__Exercise data__.
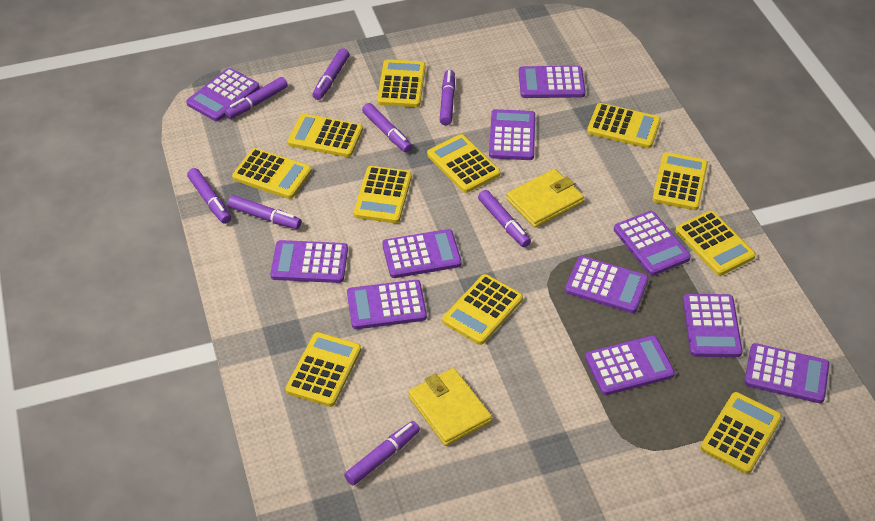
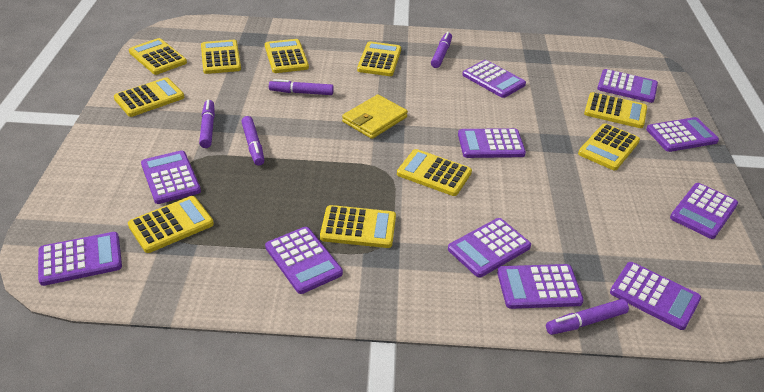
purple marker: 8 -> 5
yellow calculator: 11 -> 10
yellow wallet: 2 -> 1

__Task details__. Copy all lines from the material that hold "yellow".

__Reply__.
yellow calculator: 11 -> 10
yellow wallet: 2 -> 1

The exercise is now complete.